▶ **Task**: Somewhere below is a line with "brown car [409,435,458,471]" and, later, a line with "white rolling pin"; repeat those two lines and all the lines between them, exactly as they are.

▶ **Study material**:

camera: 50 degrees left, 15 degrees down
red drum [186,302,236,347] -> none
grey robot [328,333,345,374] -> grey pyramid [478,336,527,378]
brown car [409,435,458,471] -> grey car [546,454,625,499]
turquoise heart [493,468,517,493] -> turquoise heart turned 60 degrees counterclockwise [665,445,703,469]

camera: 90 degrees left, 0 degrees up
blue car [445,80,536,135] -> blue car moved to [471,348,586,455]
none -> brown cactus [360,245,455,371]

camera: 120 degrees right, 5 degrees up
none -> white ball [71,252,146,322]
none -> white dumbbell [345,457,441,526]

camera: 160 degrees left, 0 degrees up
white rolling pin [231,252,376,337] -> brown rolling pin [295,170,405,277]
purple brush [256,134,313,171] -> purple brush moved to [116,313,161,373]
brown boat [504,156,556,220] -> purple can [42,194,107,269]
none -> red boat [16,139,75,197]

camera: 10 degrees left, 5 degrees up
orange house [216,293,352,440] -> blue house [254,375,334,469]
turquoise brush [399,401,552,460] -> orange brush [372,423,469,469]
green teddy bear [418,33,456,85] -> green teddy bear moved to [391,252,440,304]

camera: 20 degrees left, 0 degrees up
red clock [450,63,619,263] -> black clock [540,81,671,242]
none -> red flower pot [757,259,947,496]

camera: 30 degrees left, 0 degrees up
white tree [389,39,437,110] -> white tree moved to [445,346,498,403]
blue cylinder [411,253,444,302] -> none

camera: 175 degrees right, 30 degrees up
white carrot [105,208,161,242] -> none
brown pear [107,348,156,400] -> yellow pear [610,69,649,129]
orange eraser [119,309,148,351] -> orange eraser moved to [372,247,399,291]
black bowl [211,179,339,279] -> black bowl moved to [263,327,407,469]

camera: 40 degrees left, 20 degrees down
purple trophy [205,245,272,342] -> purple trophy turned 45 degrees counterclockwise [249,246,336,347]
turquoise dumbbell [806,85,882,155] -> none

▶ **Problem solution**:
brown car [409,435,458,471] -> grey car [546,454,625,499]
turquoise heart [493,468,517,493] -> turquoise heart turned 60 degrees counterclockwise [665,445,703,469]

camera: 90 degrees left, 0 degrees up
blue car [445,80,536,135] -> blue car moved to [471,348,586,455]
none -> brown cactus [360,245,455,371]

camera: 120 degrees right, 5 degrees up
none -> white ball [71,252,146,322]
none -> white dumbbell [345,457,441,526]

camera: 160 degrees left, 0 degrees up
white rolling pin [231,252,376,337] -> brown rolling pin [295,170,405,277]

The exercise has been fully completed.